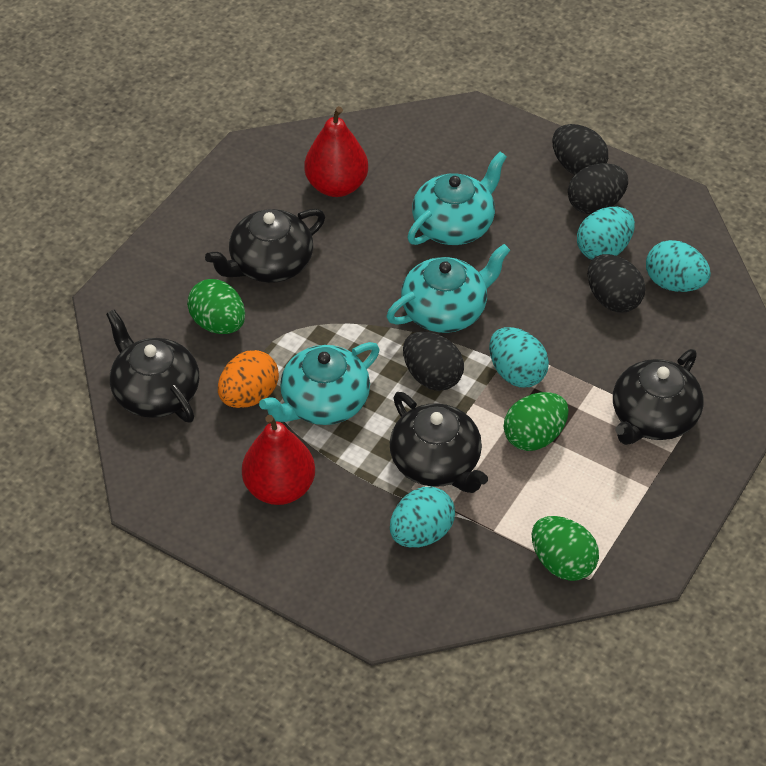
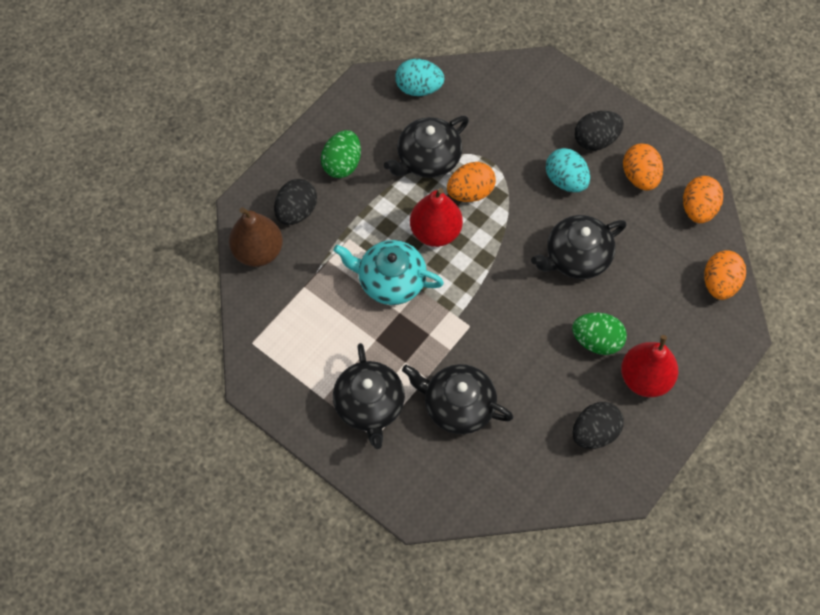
black egg: 4 -> 3
brown pear: 0 -> 1
green egg: 3 -> 2
orange egg: 1 -> 4
turquoise egg: 4 -> 2
turquoise teapot: 3 -> 1

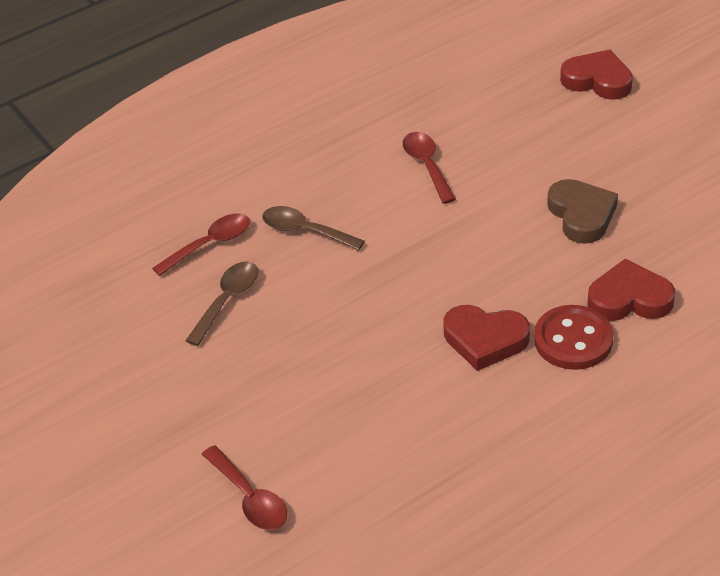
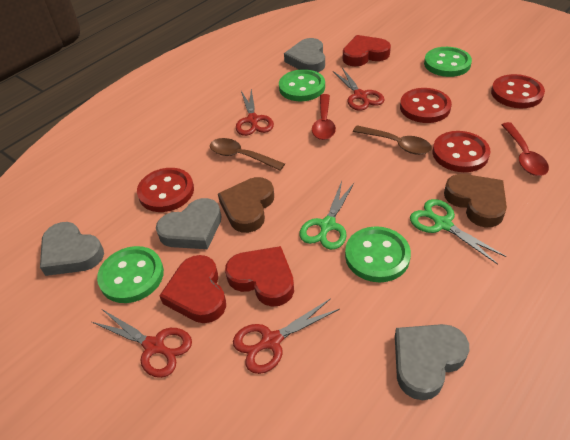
brown heart: 1 -> 2
green button: 0 -> 4
green scissors: 0 -> 2
grey heart: 0 -> 4
red button: 1 -> 4
red scissors: 0 -> 4
red spoon: 3 -> 2

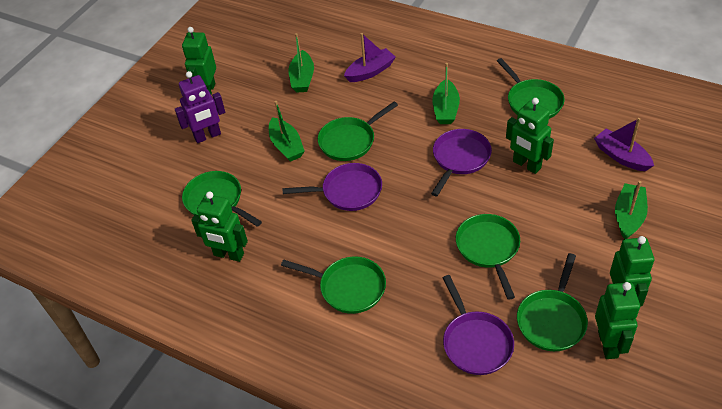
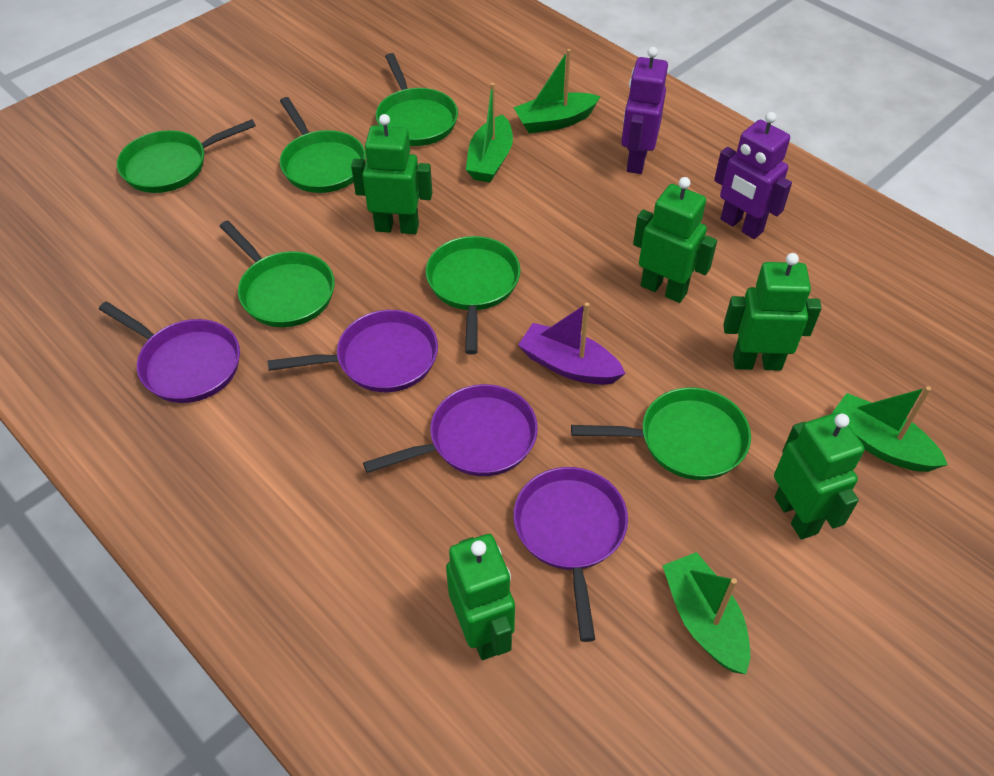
purple boat: 2 -> 1
purple pan: 3 -> 4
purple robot: 1 -> 2

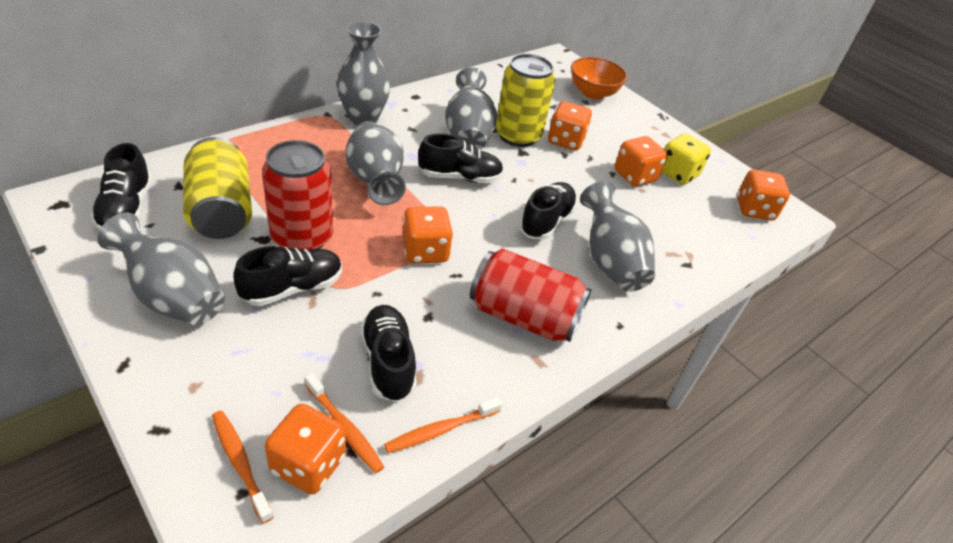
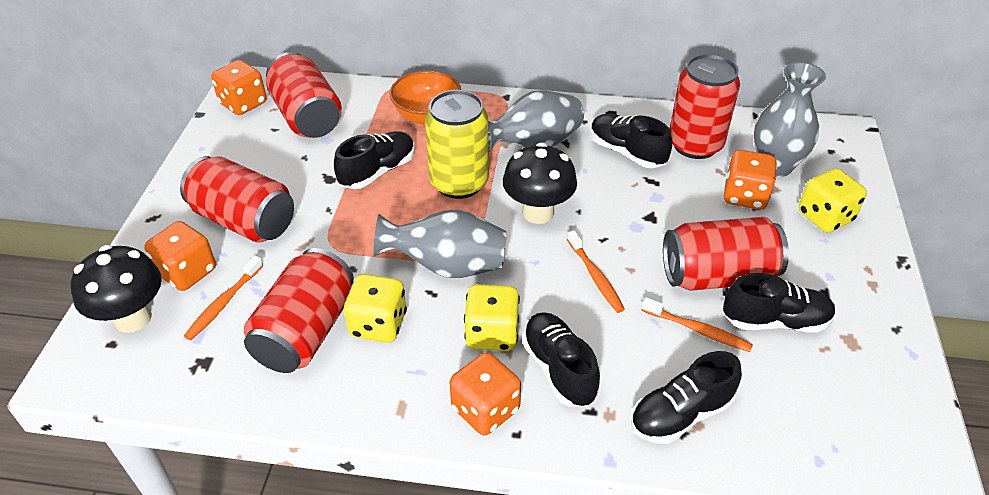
black mushroom: 0 -> 2
grey vase: 5 -> 3
orange dice: 5 -> 4
red can: 2 -> 5
yellow can: 2 -> 1
yellow dice: 1 -> 3

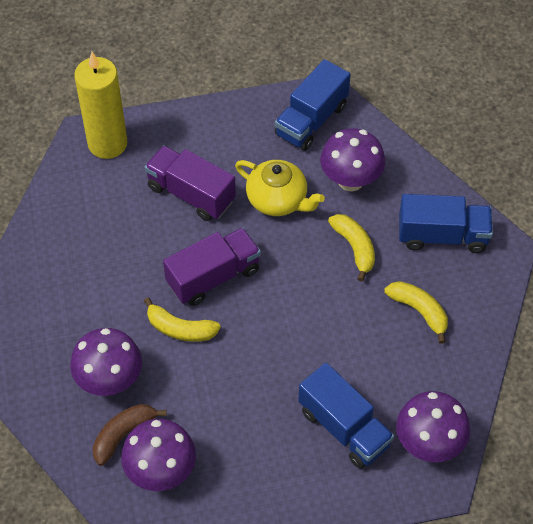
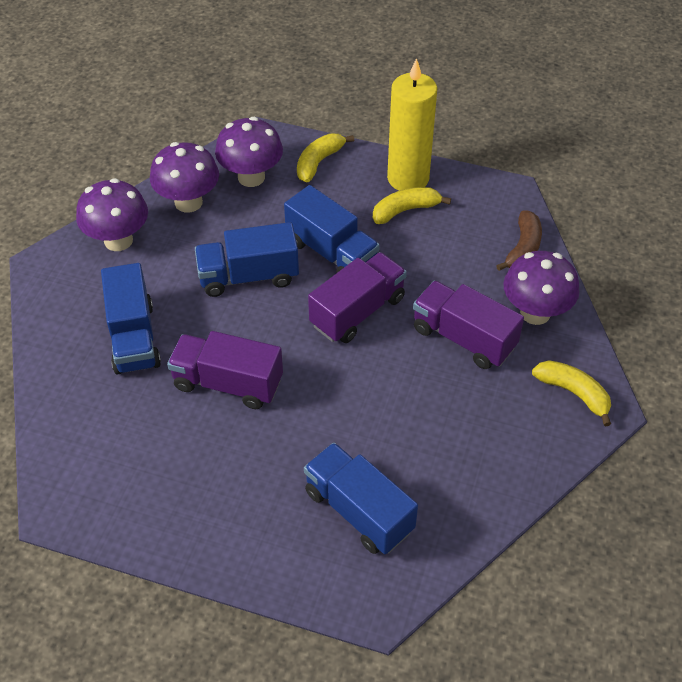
blue truck: 3 -> 4
purple truck: 2 -> 3
yellow teapot: 1 -> 0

§ **Assignment**
Reproduce the records in full, exactly as they appear, and show none of the pictures.

§ **Reply to the exercise**
black egg: 4 -> 3
brown pear: 0 -> 1
green egg: 3 -> 2
orange egg: 1 -> 4
turquoise egg: 4 -> 2
turquoise teapot: 3 -> 1

brown heart: 1 -> 2
green button: 0 -> 4
green scissors: 0 -> 2
grey heart: 0 -> 4
red button: 1 -> 4
red scissors: 0 -> 4
red spoon: 3 -> 2

purple boat: 2 -> 1
purple pan: 3 -> 4
purple robot: 1 -> 2

black mushroom: 0 -> 2
grey vase: 5 -> 3
orange dice: 5 -> 4
red can: 2 -> 5
yellow can: 2 -> 1
yellow dice: 1 -> 3

blue truck: 3 -> 4
purple truck: 2 -> 3
yellow teapot: 1 -> 0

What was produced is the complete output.